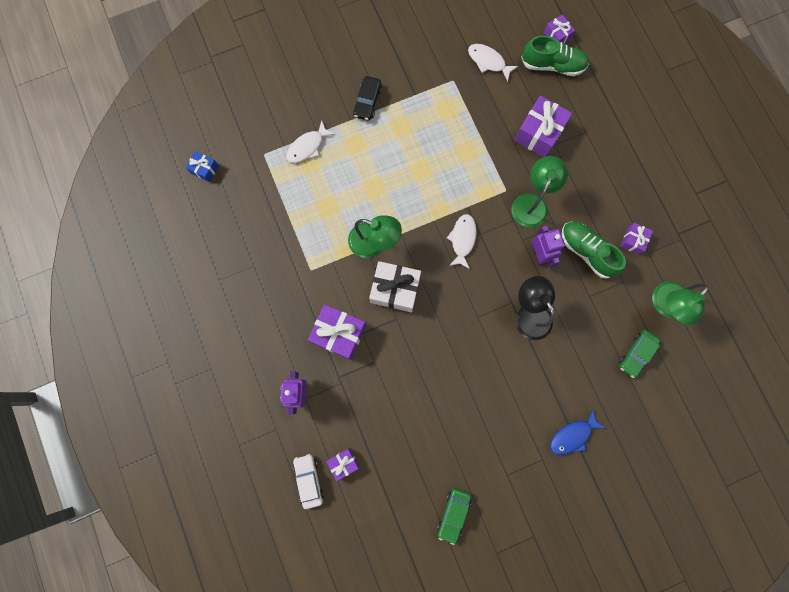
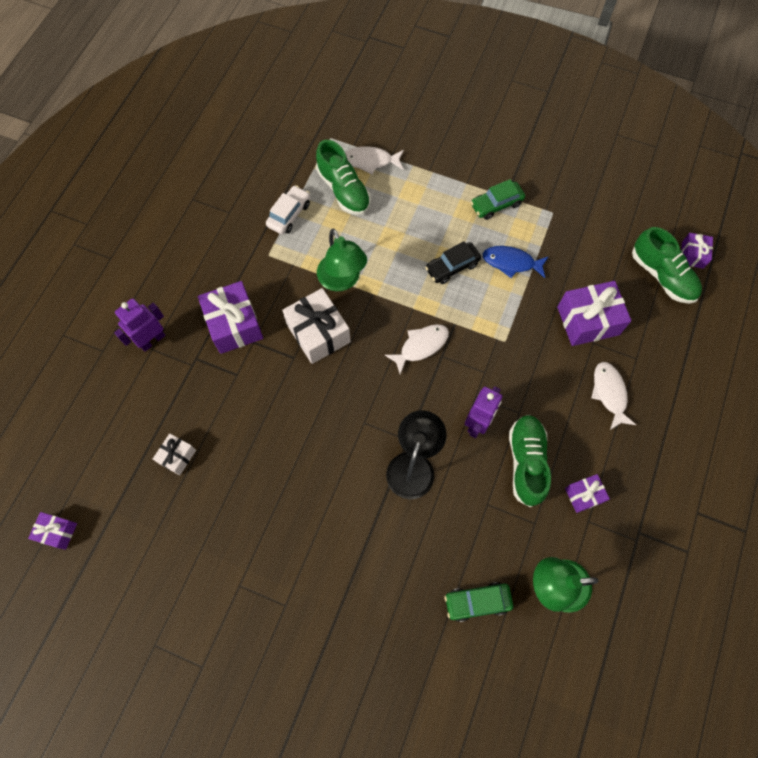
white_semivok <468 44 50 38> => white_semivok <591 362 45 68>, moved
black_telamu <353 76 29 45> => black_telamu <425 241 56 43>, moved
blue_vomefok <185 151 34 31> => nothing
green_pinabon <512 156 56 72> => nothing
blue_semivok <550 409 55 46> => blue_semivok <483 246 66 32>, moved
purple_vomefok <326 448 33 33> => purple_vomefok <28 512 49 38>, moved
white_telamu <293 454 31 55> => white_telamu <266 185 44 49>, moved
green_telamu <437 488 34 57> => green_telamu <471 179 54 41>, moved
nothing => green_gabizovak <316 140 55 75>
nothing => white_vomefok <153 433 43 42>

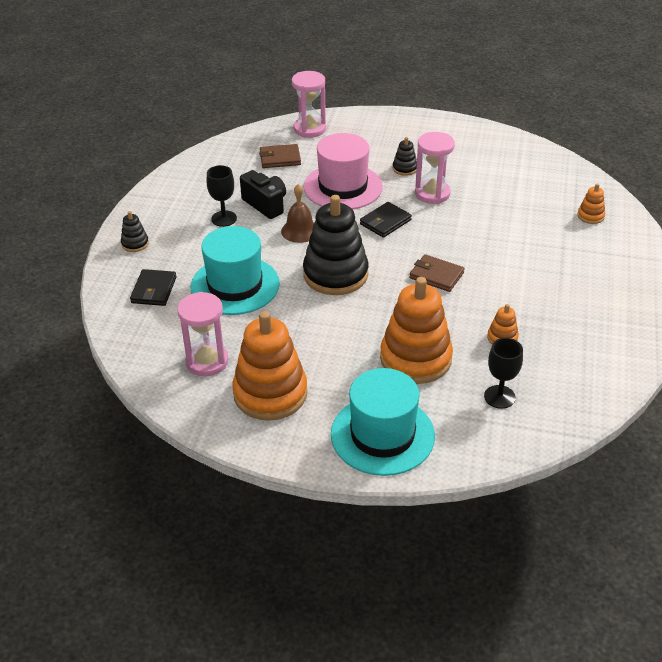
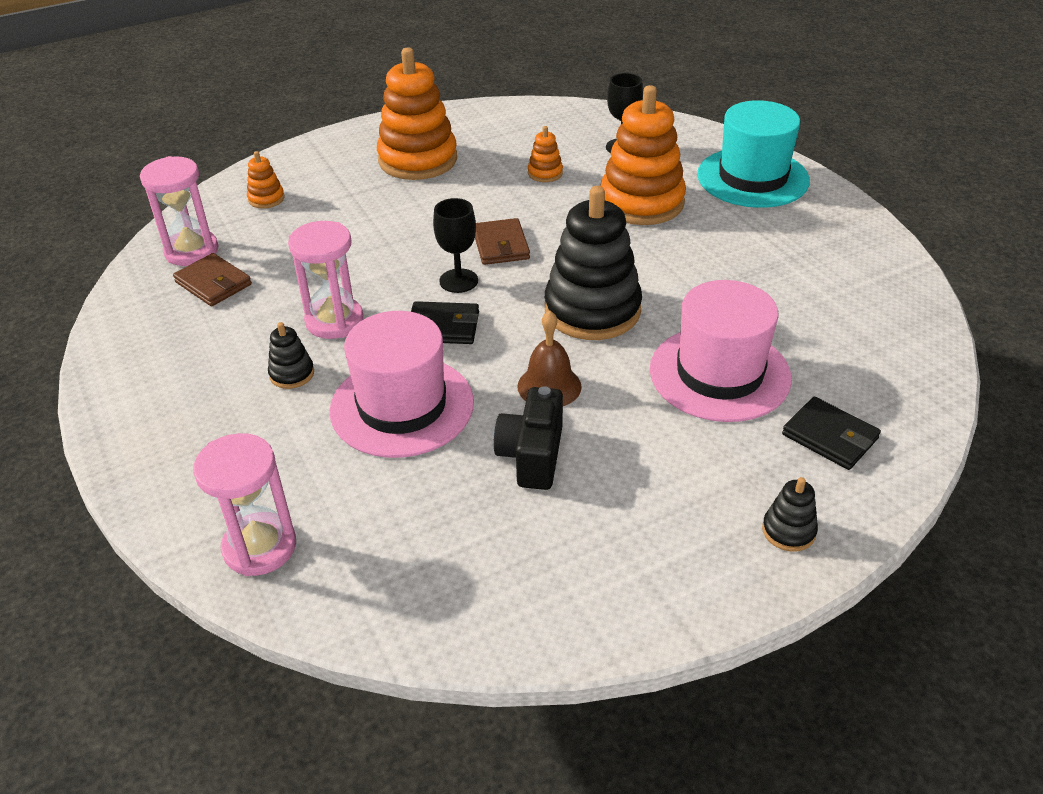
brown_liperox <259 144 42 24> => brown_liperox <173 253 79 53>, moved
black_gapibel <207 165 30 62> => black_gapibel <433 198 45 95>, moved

## Directions
In the copy, include exactly the lines from the one containing "black_telamu <353 76" through the last line of the records, and no pictures or other text.

## Task solution
black_telamu <353 76 29 45> => black_telamu <425 241 56 43>, moved
blue_vomefok <185 151 34 31> => nothing
green_pinabon <512 156 56 72> => nothing
blue_semivok <550 409 55 46> => blue_semivok <483 246 66 32>, moved
purple_vomefok <326 448 33 33> => purple_vomefok <28 512 49 38>, moved
white_telamu <293 454 31 55> => white_telamu <266 185 44 49>, moved
green_telamu <437 488 34 57> => green_telamu <471 179 54 41>, moved
nothing => green_gabizovak <316 140 55 75>
nothing => white_vomefok <153 433 43 42>

brown_liperox <259 144 42 24> => brown_liperox <173 253 79 53>, moved
black_gapibel <207 165 30 62> => black_gapibel <433 198 45 95>, moved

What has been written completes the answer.